> _Task statement_
Without including the pictures, copy out every line below.

Records drawn from a dataset:
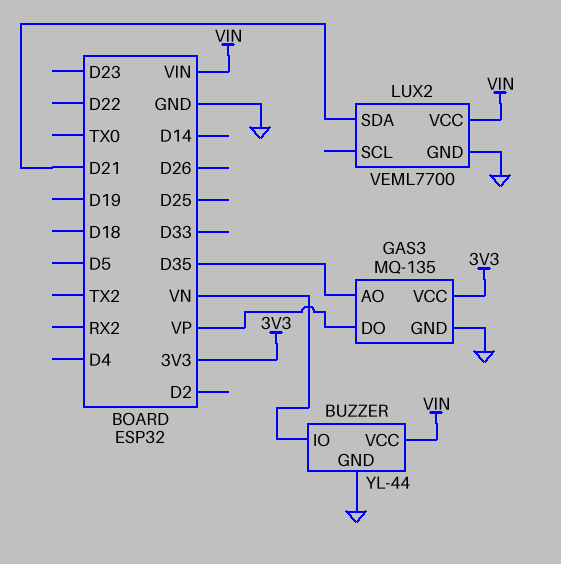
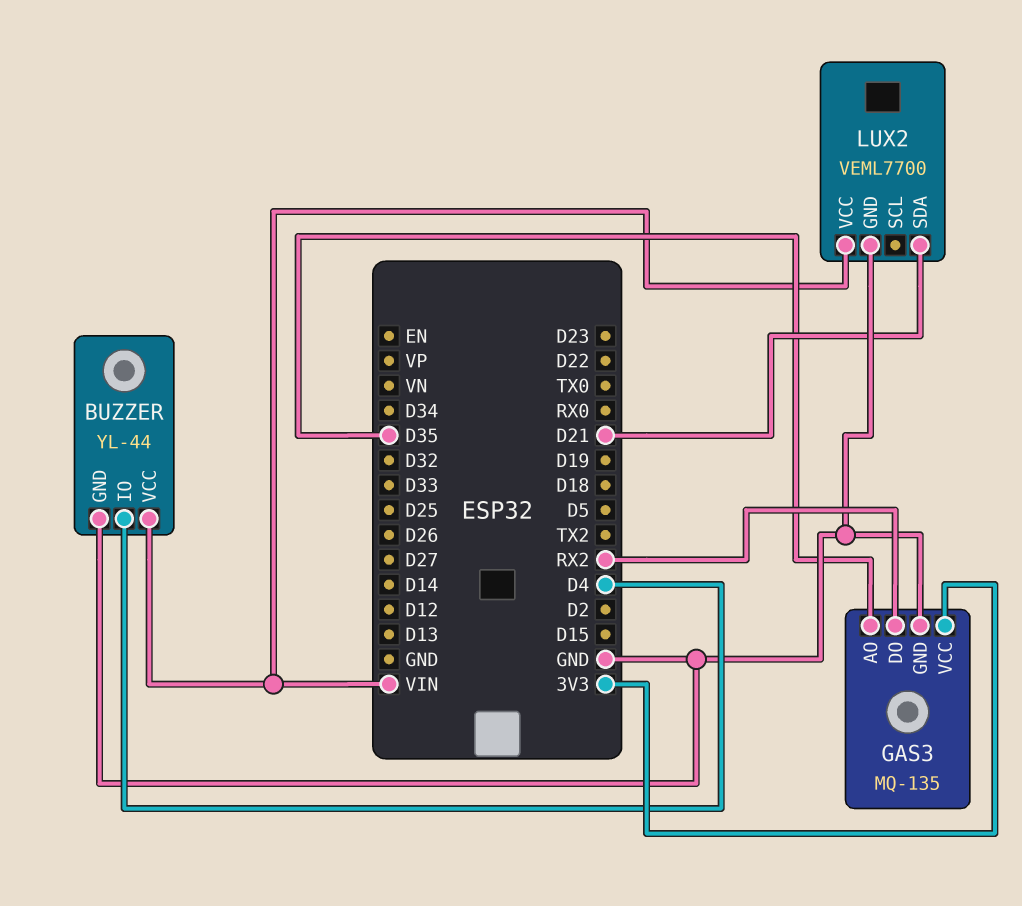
BUZZER pin IO: VN -> D4
GAS3 pin DO: VP -> RX2

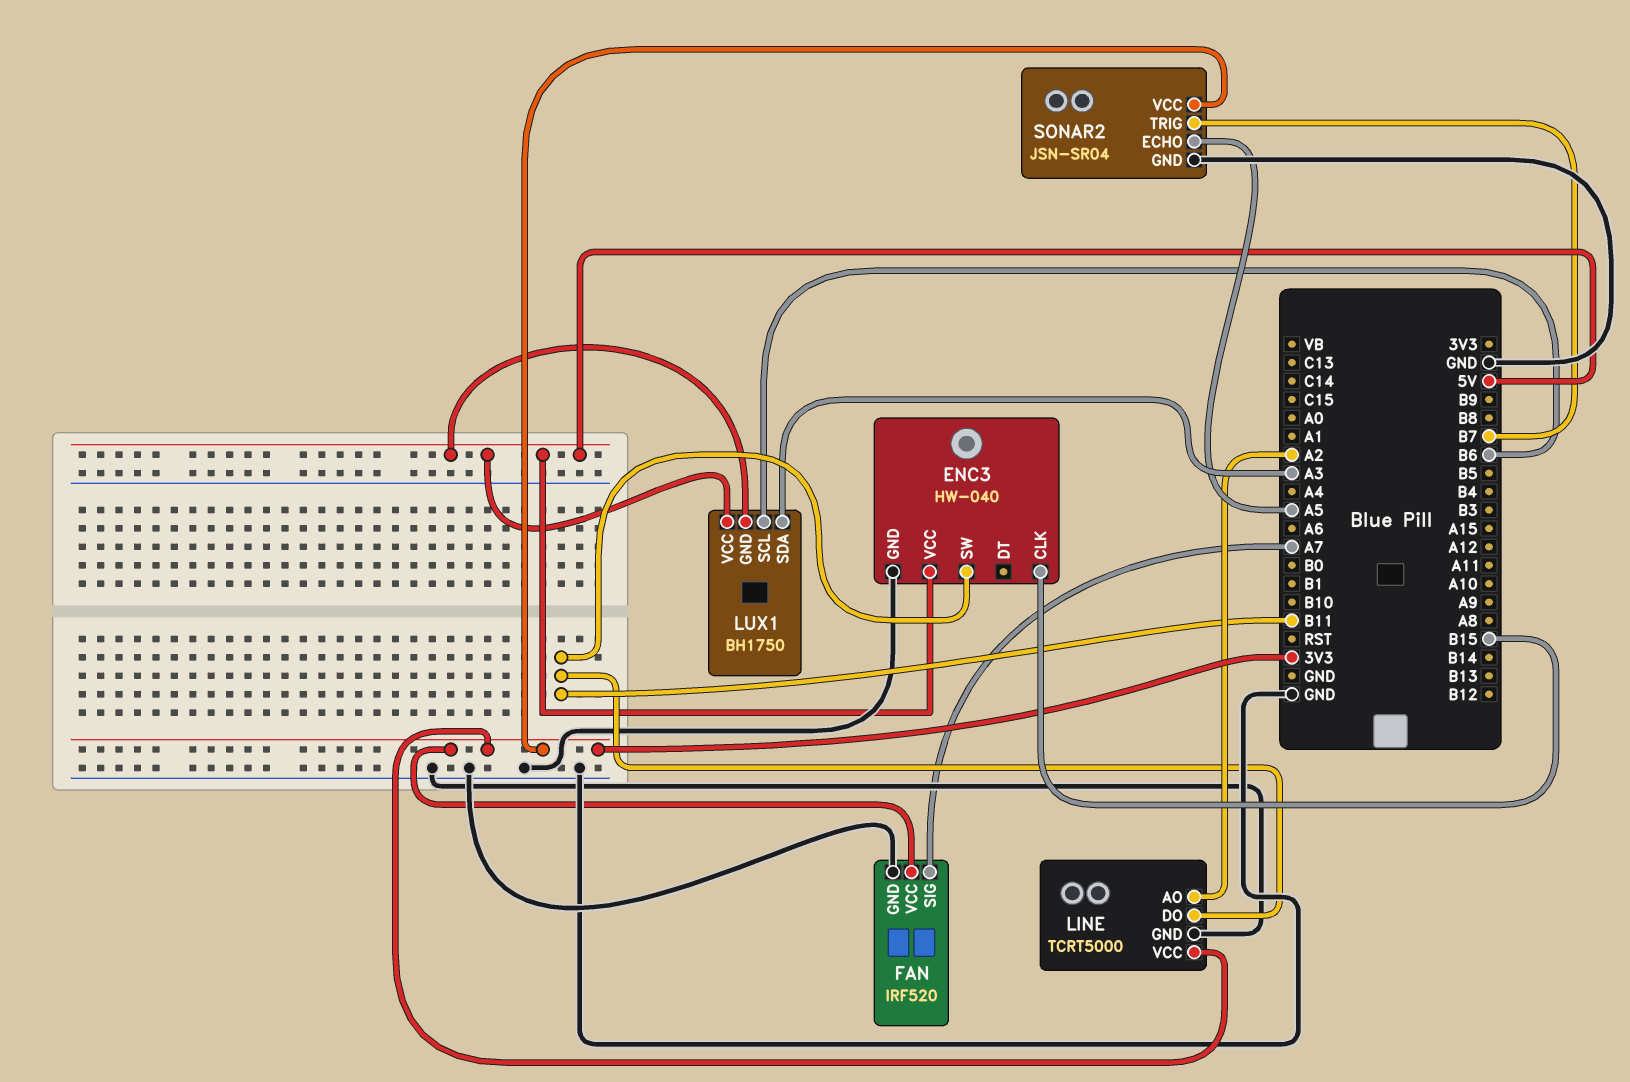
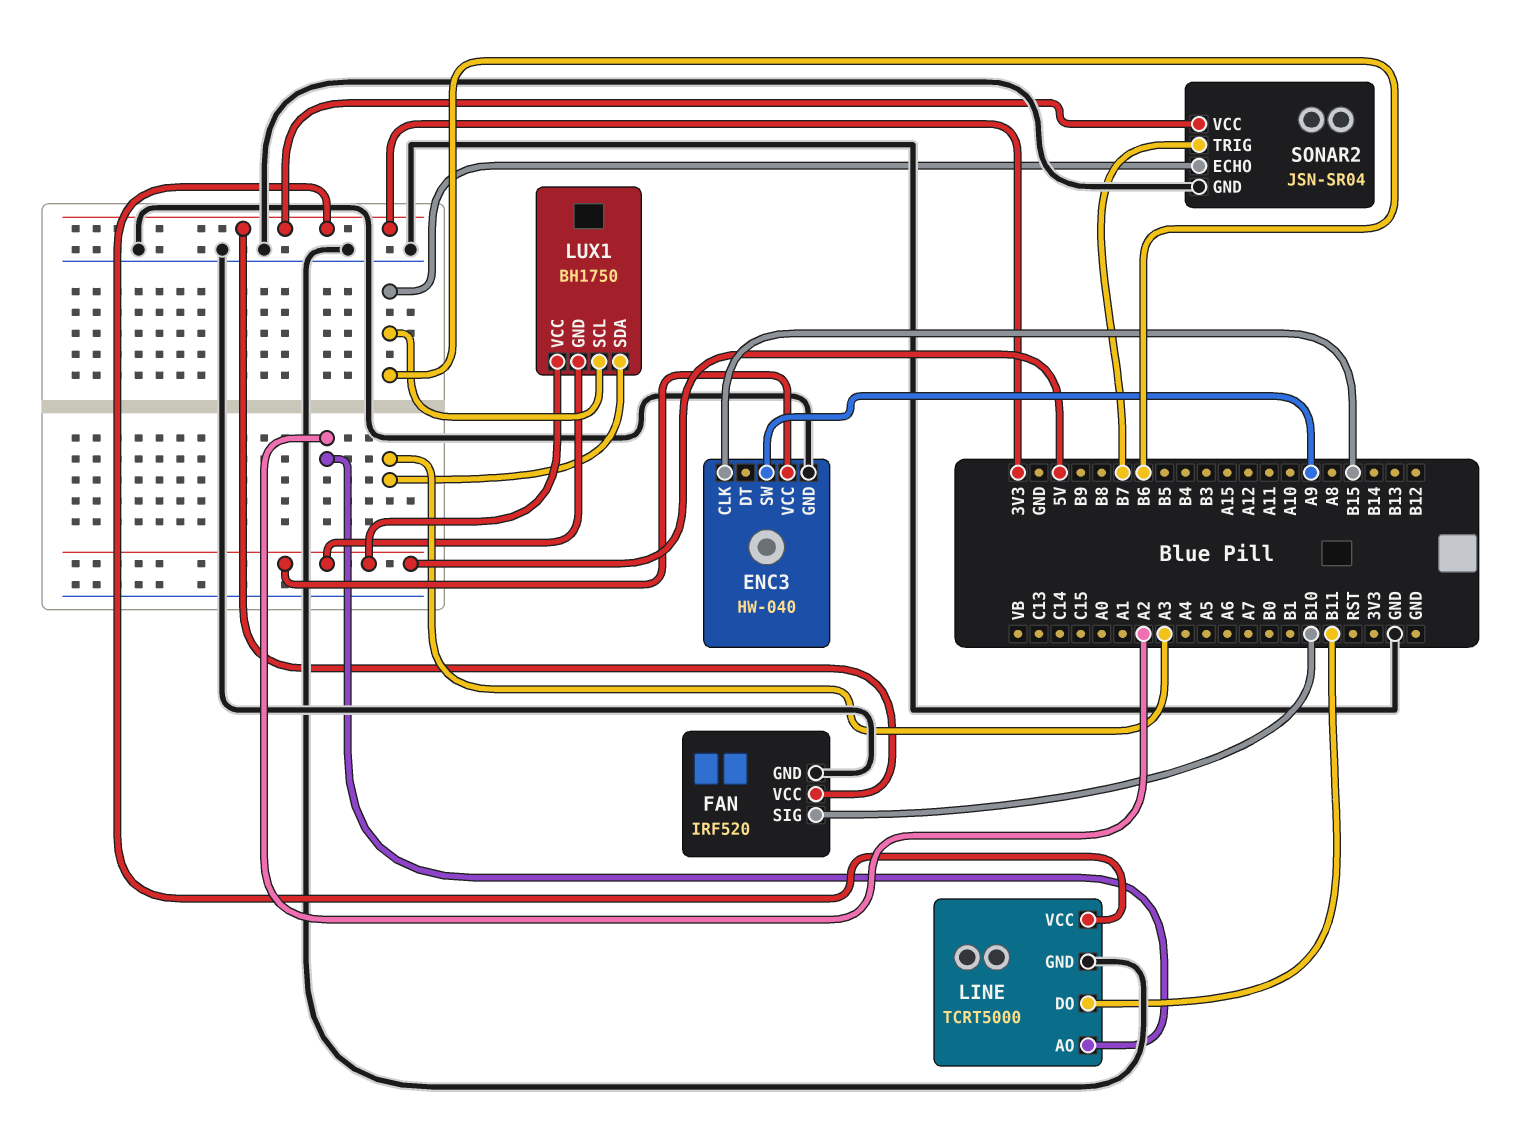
ENC3 pin SW: B11 -> A9
FAN pin SIG: A7 -> B10
SONAR2 pin ECHO: A5 -> B6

> _Answer to this task_
BUZZER pin IO: VN -> D4
GAS3 pin DO: VP -> RX2

ENC3 pin SW: B11 -> A9
FAN pin SIG: A7 -> B10
SONAR2 pin ECHO: A5 -> B6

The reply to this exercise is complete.